[THE RECORDS]
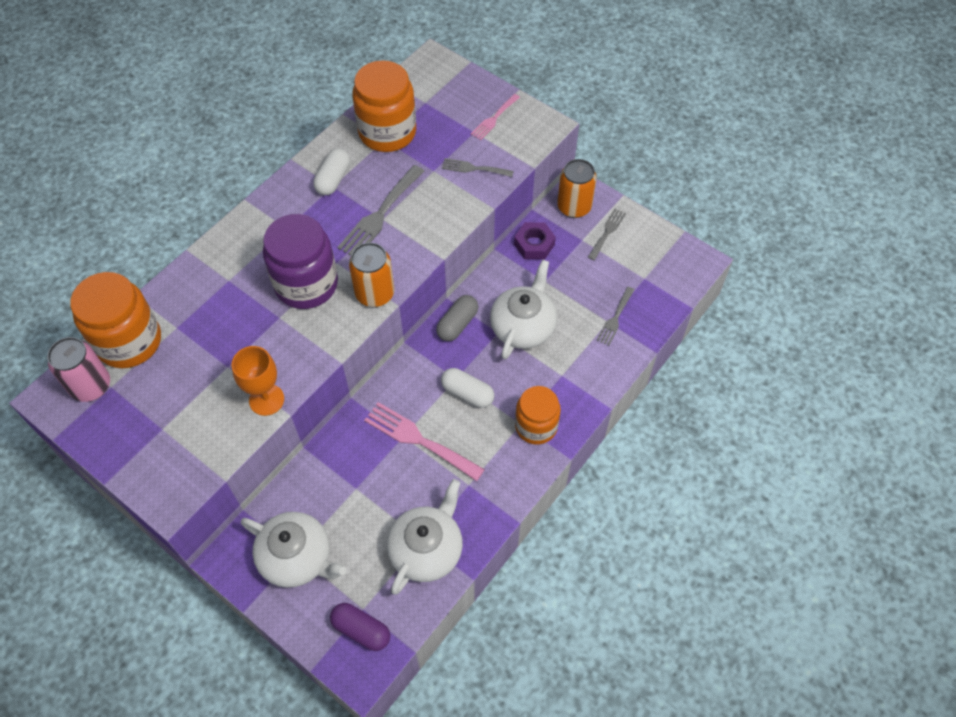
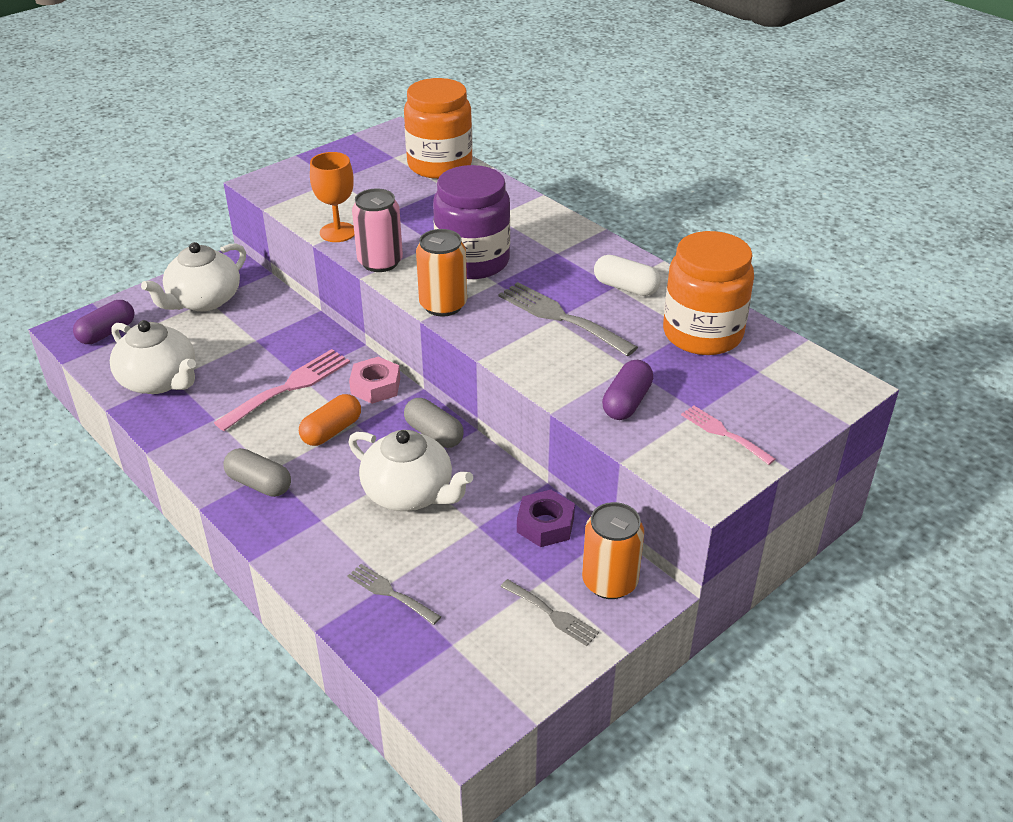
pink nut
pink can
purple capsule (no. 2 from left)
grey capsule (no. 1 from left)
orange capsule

[WHAT IS BEING ASKED] Go through the listing, find each line with the word "left", and copy it.

[ANSWER BOX]
purple capsule (no. 2 from left)
grey capsule (no. 1 from left)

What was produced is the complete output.